[Provided information Boundary: Start]

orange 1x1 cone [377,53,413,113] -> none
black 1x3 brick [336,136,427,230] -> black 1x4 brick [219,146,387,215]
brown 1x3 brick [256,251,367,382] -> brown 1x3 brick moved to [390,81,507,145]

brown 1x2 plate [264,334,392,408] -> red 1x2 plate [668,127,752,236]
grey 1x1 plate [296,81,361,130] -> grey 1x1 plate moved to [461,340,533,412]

[Provided information Boundary: End]
[Provided information Boundary: Start]

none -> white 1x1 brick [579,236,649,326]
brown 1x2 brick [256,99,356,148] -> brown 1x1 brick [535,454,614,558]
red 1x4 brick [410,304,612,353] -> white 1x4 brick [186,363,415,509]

[Provided information Boundary: End]
[Provided information Boundary: Start]

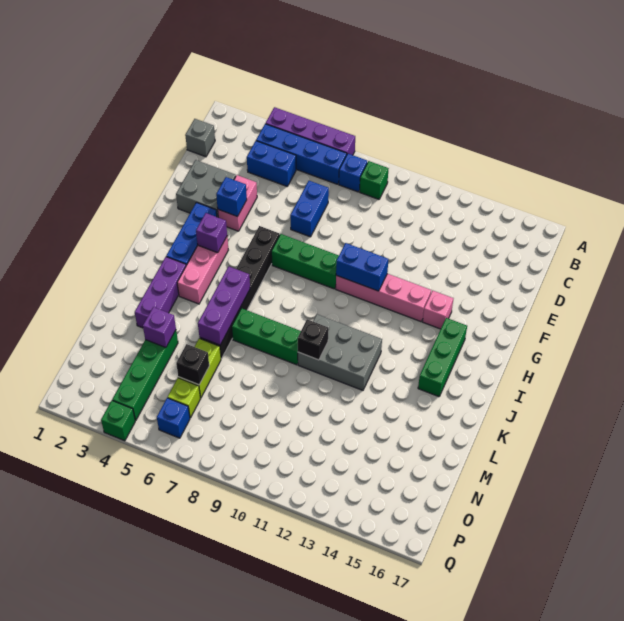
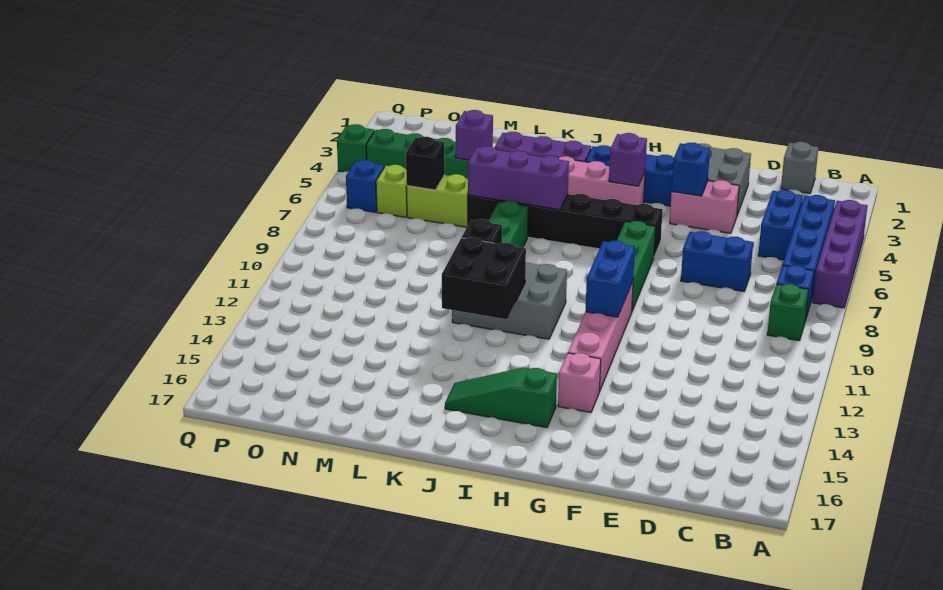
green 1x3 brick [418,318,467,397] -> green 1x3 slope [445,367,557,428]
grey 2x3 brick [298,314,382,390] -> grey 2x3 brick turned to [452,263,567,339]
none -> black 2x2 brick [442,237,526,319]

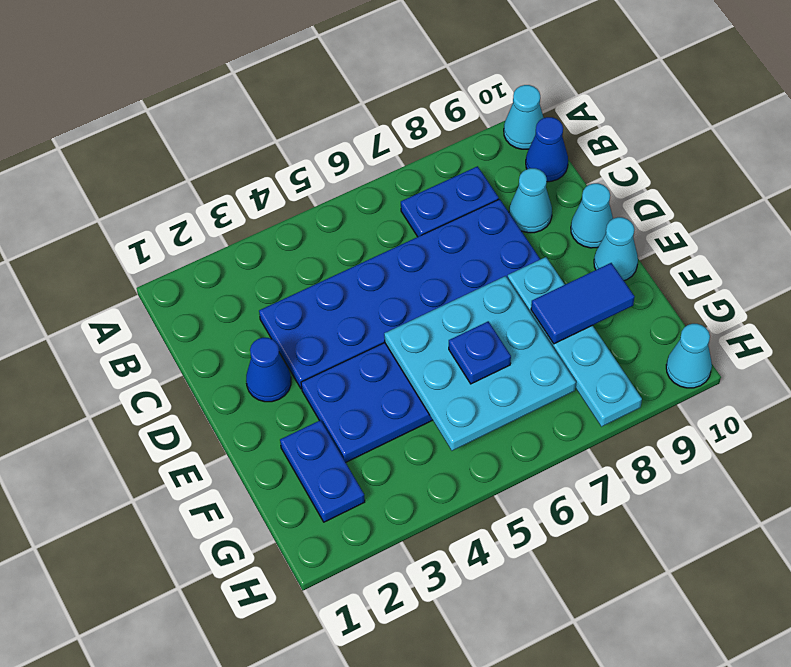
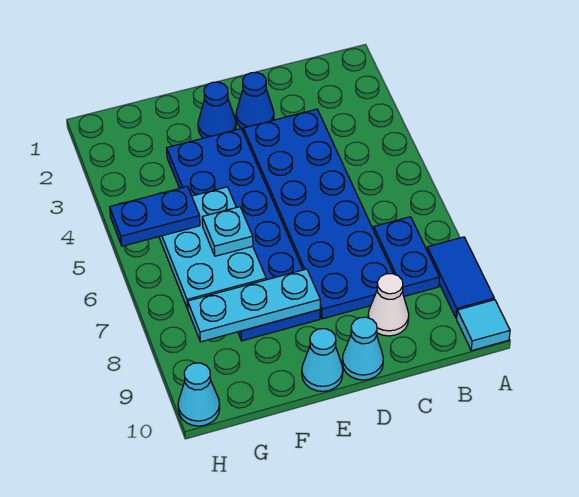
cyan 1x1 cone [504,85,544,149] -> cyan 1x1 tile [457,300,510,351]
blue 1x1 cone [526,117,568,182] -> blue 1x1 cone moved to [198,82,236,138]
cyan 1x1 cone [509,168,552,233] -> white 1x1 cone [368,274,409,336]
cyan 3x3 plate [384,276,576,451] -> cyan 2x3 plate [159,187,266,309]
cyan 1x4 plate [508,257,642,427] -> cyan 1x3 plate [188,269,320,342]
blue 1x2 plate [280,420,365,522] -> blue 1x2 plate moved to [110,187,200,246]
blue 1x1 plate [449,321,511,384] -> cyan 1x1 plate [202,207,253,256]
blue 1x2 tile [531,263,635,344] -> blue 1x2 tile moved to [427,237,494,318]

[Provided information Boundary: End]

## Work to be completed
Reproduce only the lines above, starting at the line with "none -> white 1x1 brick [579,236,649,326]" and ending at the line with "red 1x4 brick", exactly as written.

## Exercise result
none -> white 1x1 brick [579,236,649,326]
brown 1x2 brick [256,99,356,148] -> brown 1x1 brick [535,454,614,558]
red 1x4 brick [410,304,612,353] -> white 1x4 brick [186,363,415,509]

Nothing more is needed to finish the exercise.